Work item:
Each line of the data below that carries the word "grey" needs to be copied.

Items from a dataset
- - -

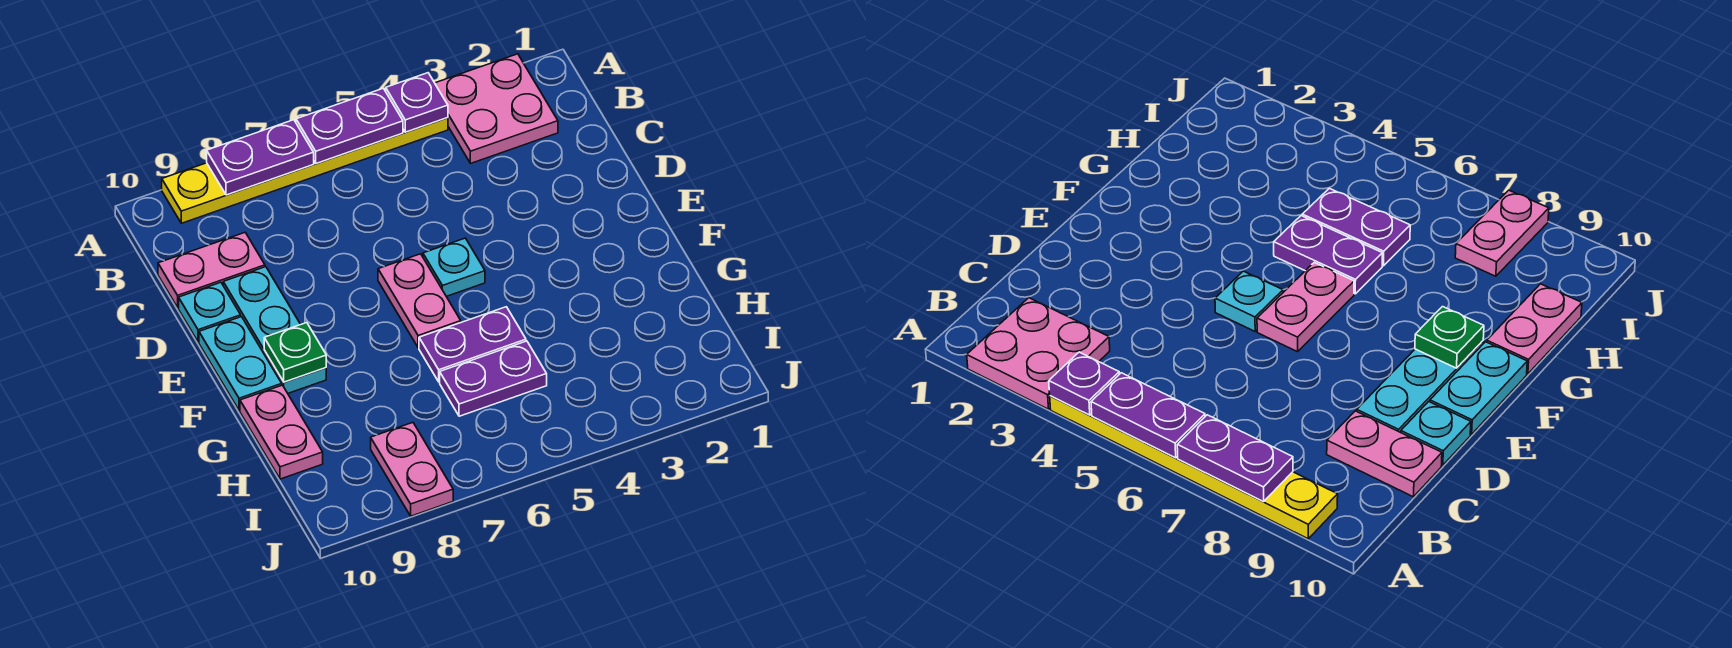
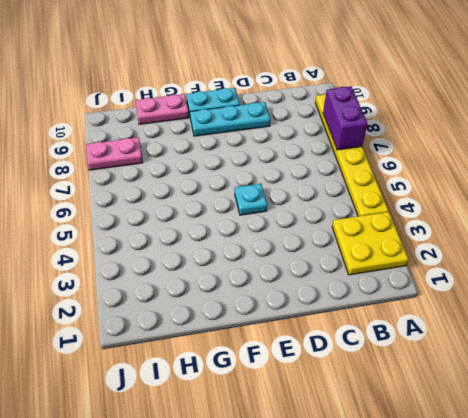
yellow plate A2:B3 level 1 -> pink plate A2:B3 level 1
purple brick A7:A8 level 2 -> purple plate A7:A8 level 2
none -> pink plate C9:C10 level 1
none -> cyan plate D10 level 1
none -> pink plate E6:F6 level 1

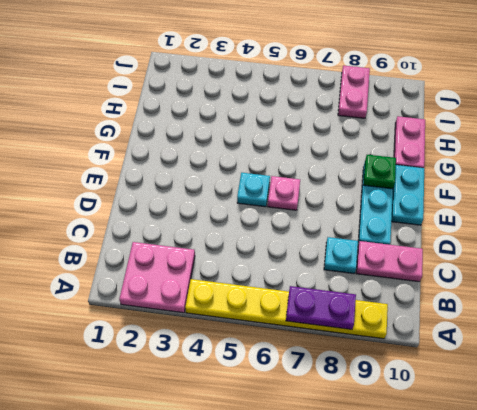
cyan plate C8 level 1 -> cyan plate D10 level 1
pink plate E6 level 1 -> pink plate E6:F6 level 1
none -> purple plate G5:G6 level 1
none -> purple plate H5:H6 level 1
none -> purple plate A4 level 2

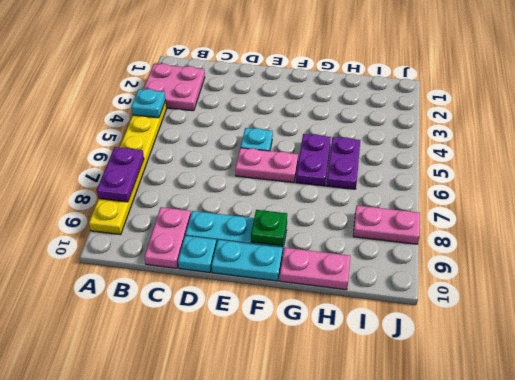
cyan plate A4 level 2 -> purple plate A4 level 2
none -> purple plate A5:A6 level 2

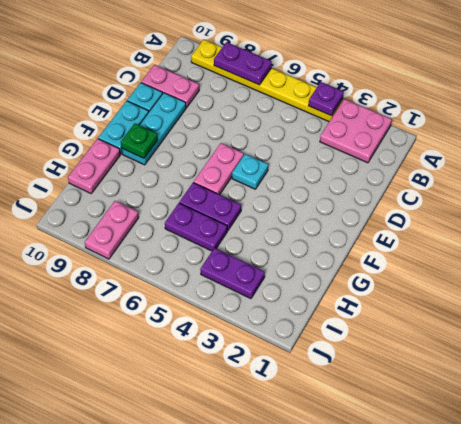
purple plate I3:I4 level 1 -> purple plate A5:A6 level 2

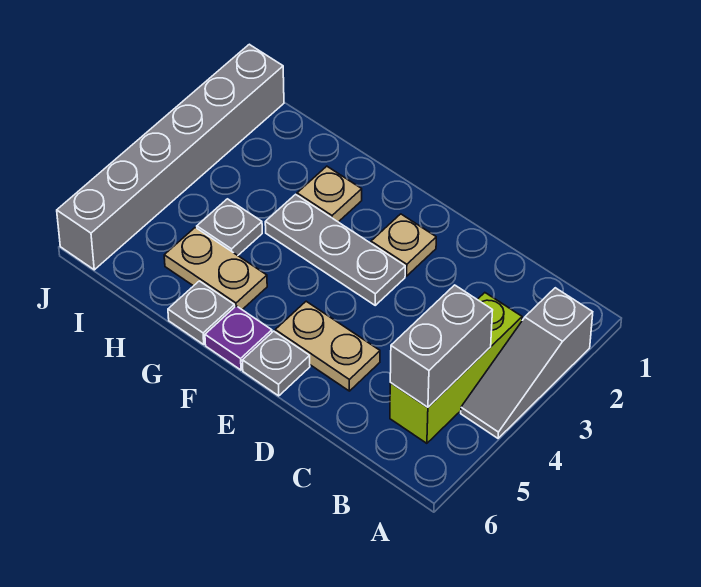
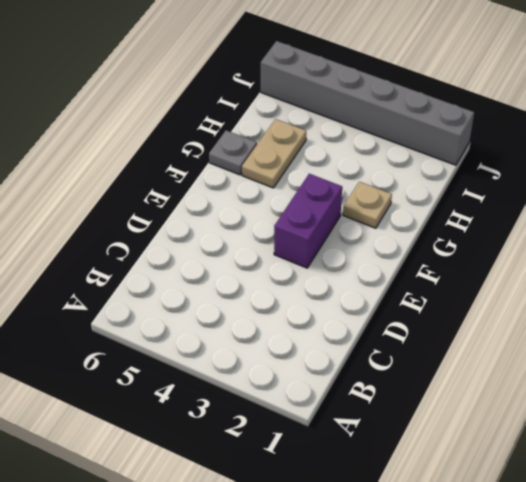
purple brick E3:F3 level 1 -> grey plate E3:G3 level 1
none -> grey slope A2:A4 level 1 top 2
none -> lime brick B3:B5 level 1
none -> tan plate D5:E5 level 1

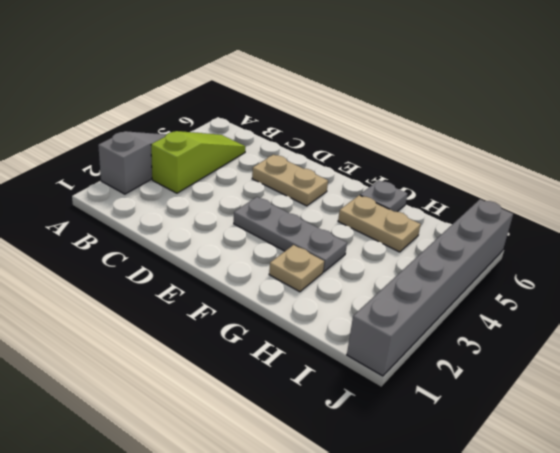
lime slope B3:B5 level 1 top 3 -> lime brick B3:B5 level 1
none -> tan plate E2 level 1
none -> grey plate E6 level 1
none -> purple plate F6 level 1

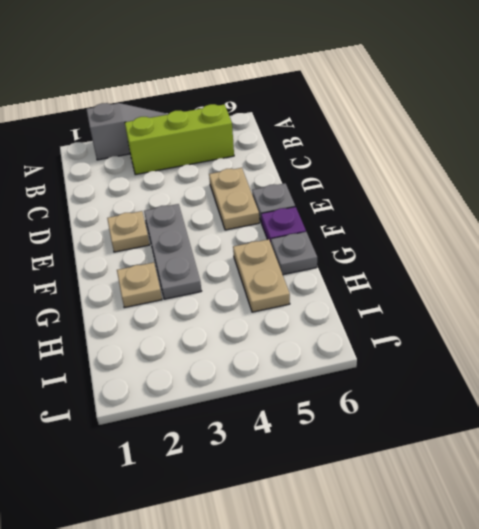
none -> grey plate H4 level 1
none -> grey brick J1:J6 level 1
none -> grey brick B4:B5 level 2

- - -

Exercise answer:
purple brick E3:F3 level 1 -> grey plate E3:G3 level 1
none -> grey slope A2:A4 level 1 top 2
none -> grey plate E6 level 1
none -> grey plate H4 level 1
none -> grey brick J1:J6 level 1
none -> grey brick B4:B5 level 2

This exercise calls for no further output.